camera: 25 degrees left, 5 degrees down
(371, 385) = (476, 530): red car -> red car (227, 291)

--

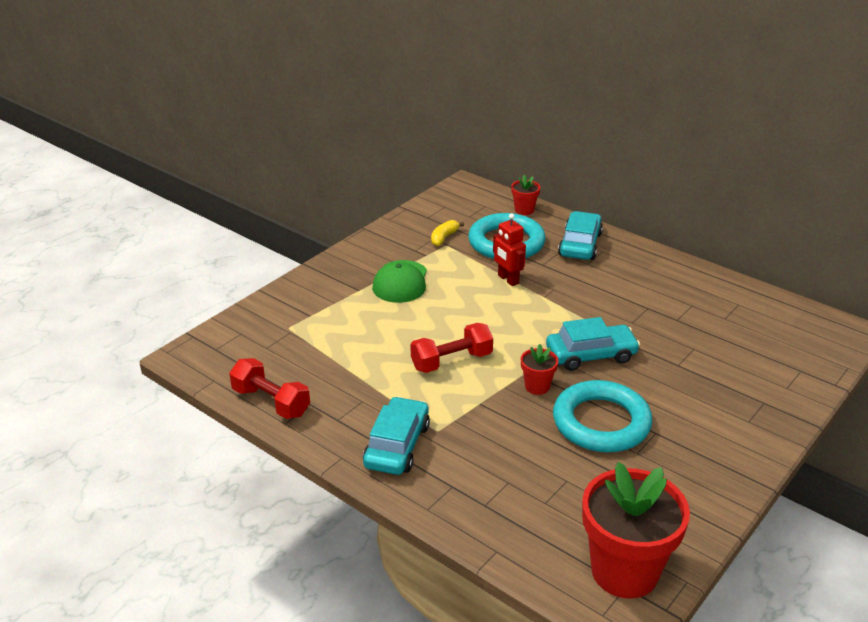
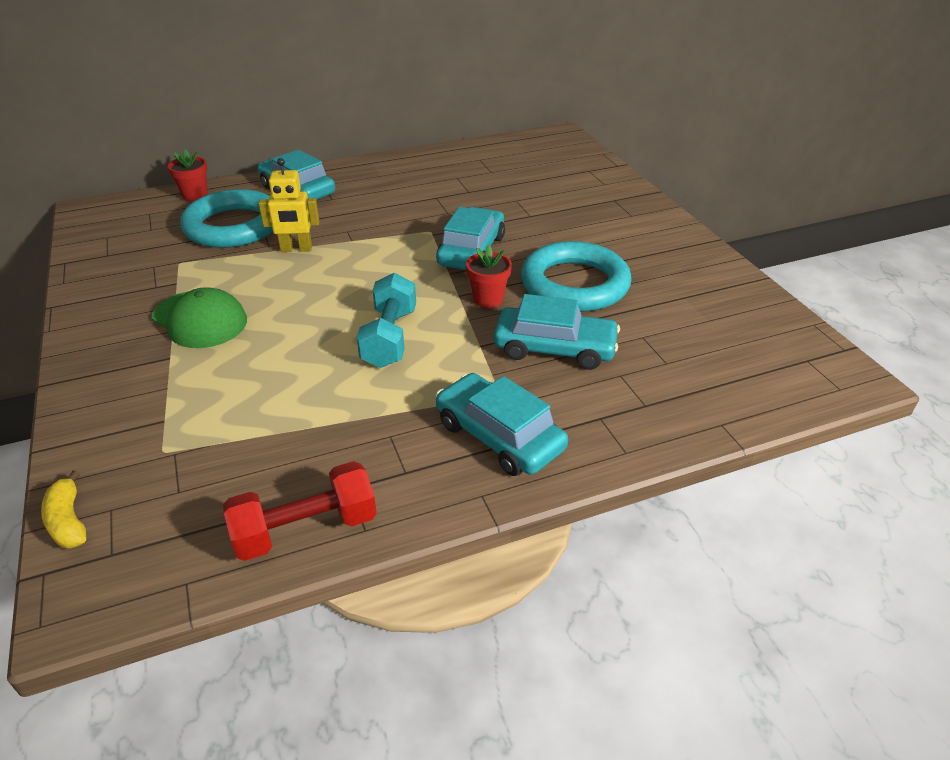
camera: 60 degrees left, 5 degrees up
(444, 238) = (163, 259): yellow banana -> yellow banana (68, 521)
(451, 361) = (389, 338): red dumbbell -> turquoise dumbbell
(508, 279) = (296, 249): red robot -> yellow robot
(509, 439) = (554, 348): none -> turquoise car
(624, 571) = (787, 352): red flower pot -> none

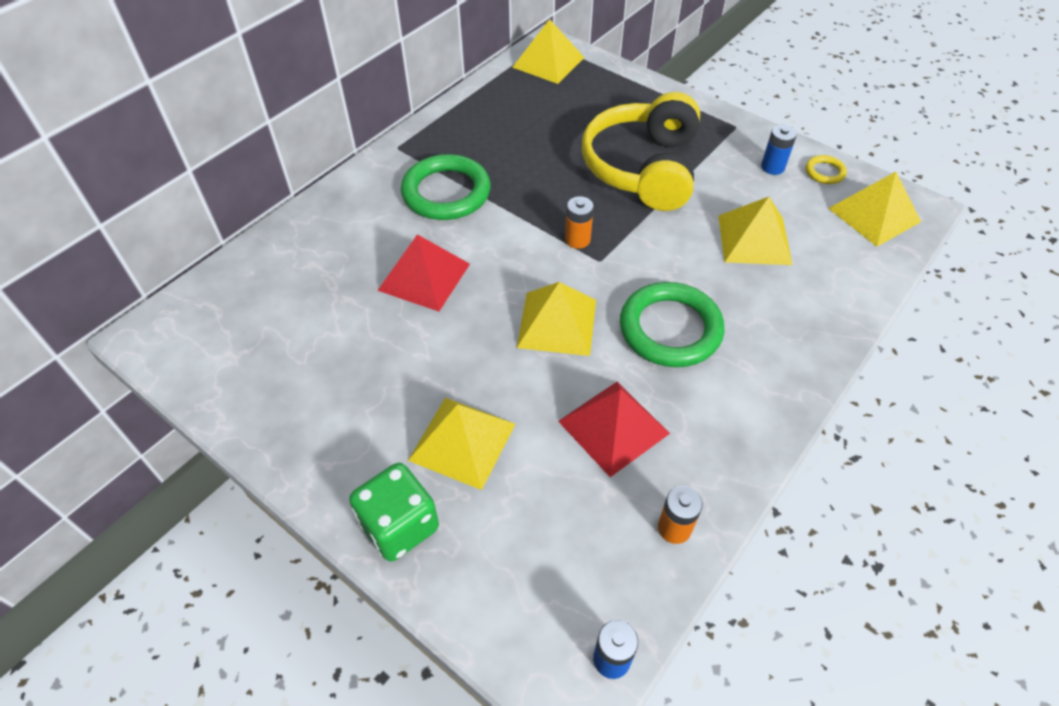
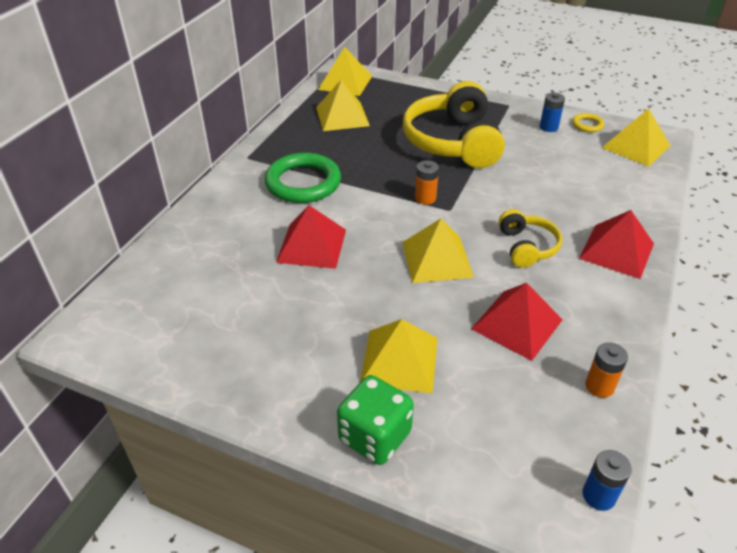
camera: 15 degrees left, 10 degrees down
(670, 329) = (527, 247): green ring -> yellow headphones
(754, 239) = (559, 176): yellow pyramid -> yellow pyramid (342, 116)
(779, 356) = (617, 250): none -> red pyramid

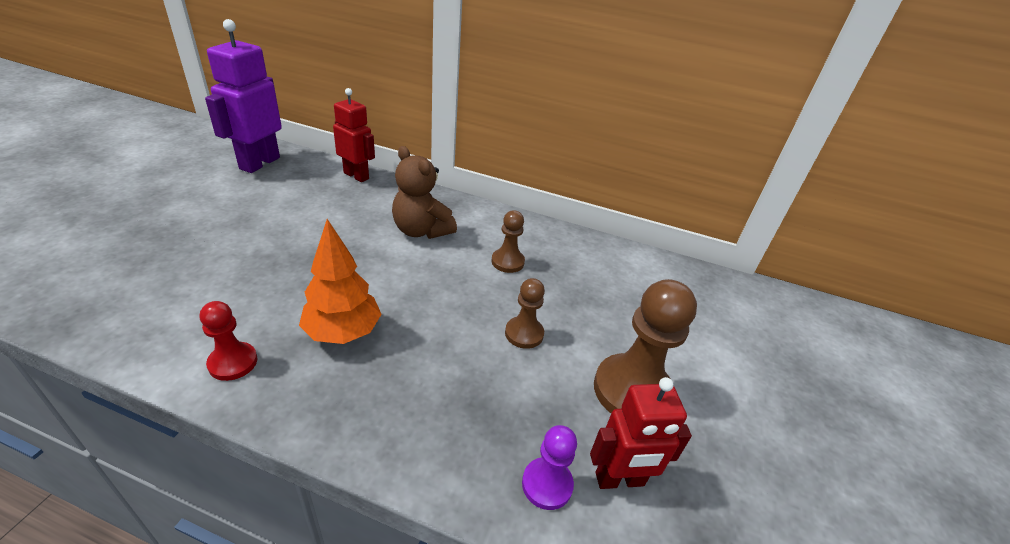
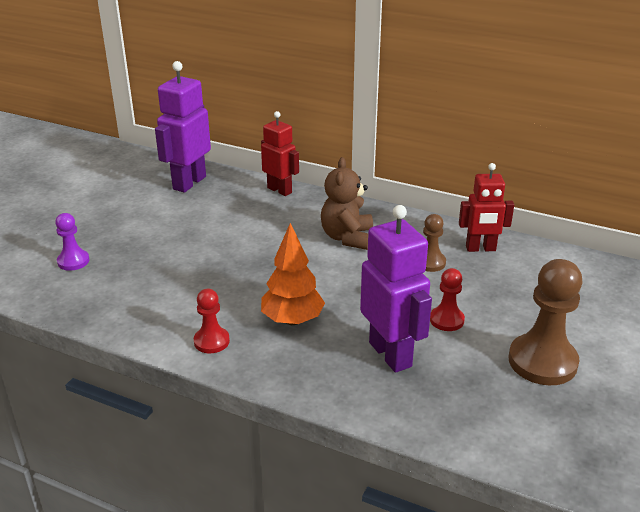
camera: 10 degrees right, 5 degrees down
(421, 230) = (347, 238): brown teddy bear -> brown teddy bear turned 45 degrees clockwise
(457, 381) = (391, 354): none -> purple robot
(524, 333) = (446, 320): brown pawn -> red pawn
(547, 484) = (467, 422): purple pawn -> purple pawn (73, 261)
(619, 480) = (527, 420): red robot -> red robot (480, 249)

---

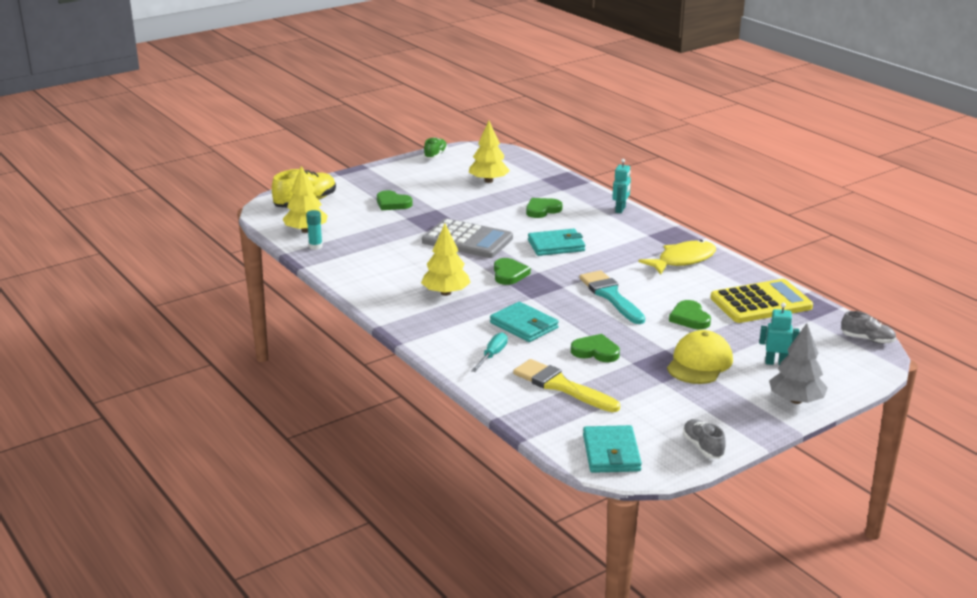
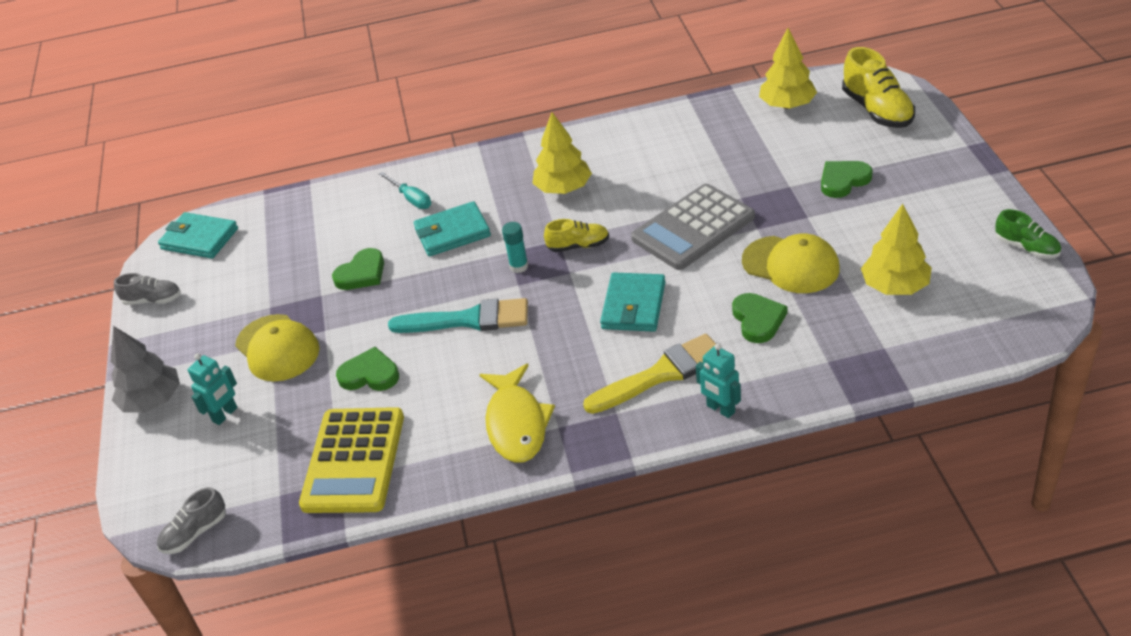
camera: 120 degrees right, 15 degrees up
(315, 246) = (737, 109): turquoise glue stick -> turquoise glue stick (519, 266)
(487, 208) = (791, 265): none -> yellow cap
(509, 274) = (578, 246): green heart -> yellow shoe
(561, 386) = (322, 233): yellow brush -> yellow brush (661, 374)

# [PROBLEM]
Transcribe only this stretch of the data: the line with "(509, 439) = (554, 348): none", the line with "(421, 230) = (347, 238): brown", and every line in between. Leave out the pictures.

# [SOLUTION BELOW]
(509, 439) = (554, 348): none -> turquoise car
(624, 571) = (787, 352): red flower pot -> none

camera: 15 degrees left, 10 degrees down
(670, 329) = (527, 247): green ring -> yellow headphones
(754, 239) = (559, 176): yellow pyramid -> yellow pyramid (342, 116)
(779, 356) = (617, 250): none -> red pyramid

camera: 10 degrees right, 5 degrees down
(421, 230) = (347, 238): brown teddy bear -> brown teddy bear turned 45 degrees clockwise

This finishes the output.